TO-DO ITEM »
The records below are to be copied word for word, with every picture left out.

RECORDS FOR THIS EXERCISE »
--------
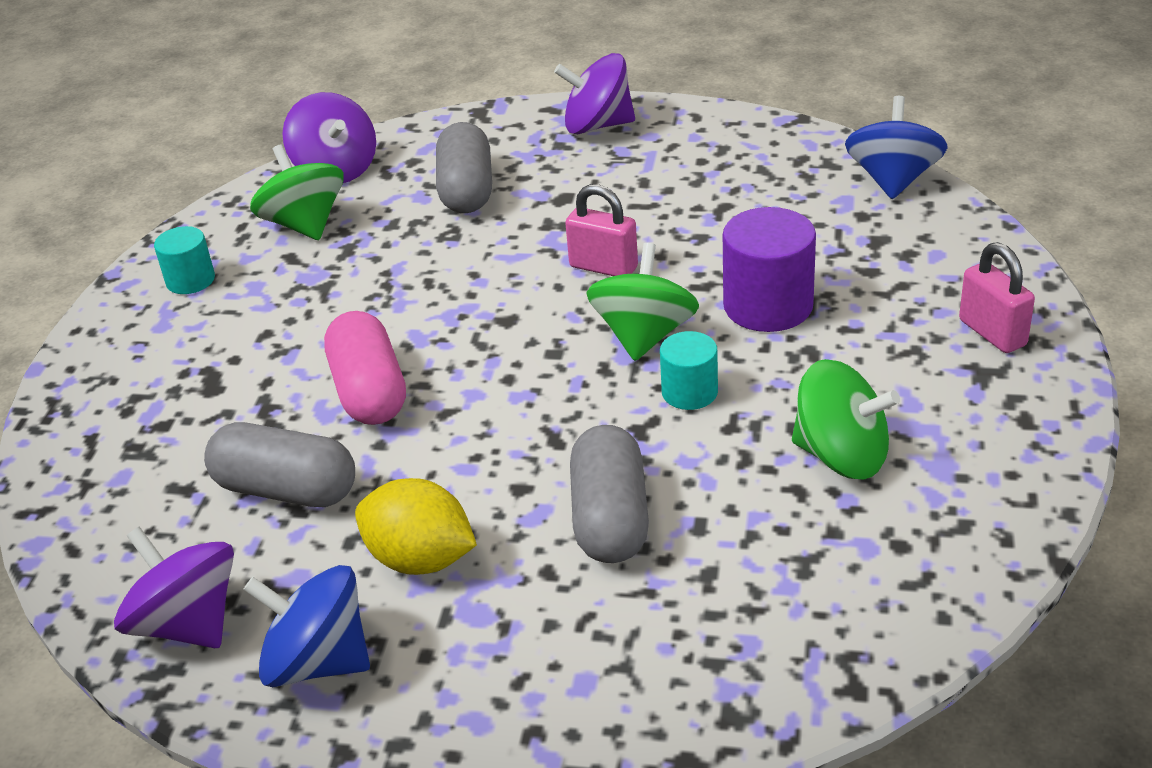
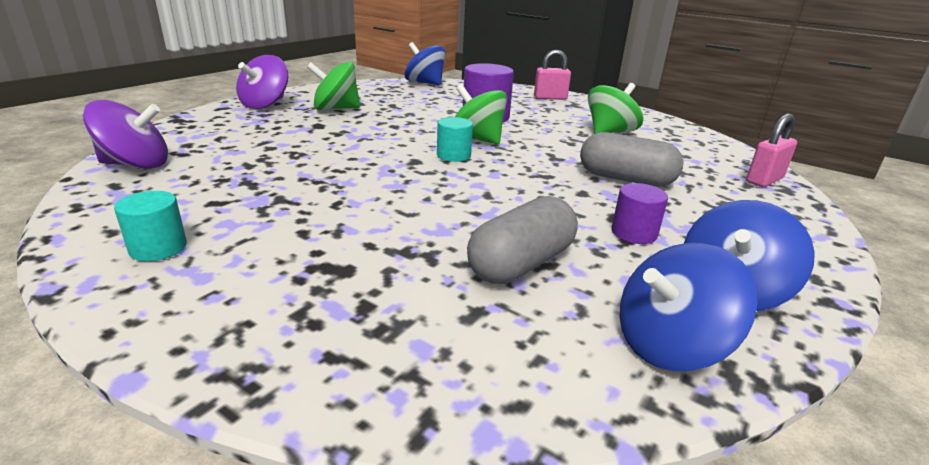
camera: 70 degrees left, 10 degrees down
(188, 623) = (669, 345): purple spinning top -> blue spinning top
(305, 224) = (183, 188): green spinning top -> green spinning top (336, 109)
(369, 391) = (436, 211): pink capsule -> none
(420, 559) = (634, 233): yellow lemon -> purple cylinder
(466, 190) = (258, 140): grey capsule -> none
(603, 267) = (402, 132): pink padlock -> pink padlock (764, 180)
(689, 392) = (535, 143): turquoise cylinder -> turquoise cylinder (453, 155)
--------
REPLY TO THE EXERCISE »
camera: 70 degrees left, 10 degrees down
(188, 623) = (669, 345): purple spinning top -> blue spinning top
(305, 224) = (183, 188): green spinning top -> green spinning top (336, 109)
(369, 391) = (436, 211): pink capsule -> none
(420, 559) = (634, 233): yellow lemon -> purple cylinder
(466, 190) = (258, 140): grey capsule -> none
(603, 267) = (402, 132): pink padlock -> pink padlock (764, 180)
(689, 392) = (535, 143): turquoise cylinder -> turquoise cylinder (453, 155)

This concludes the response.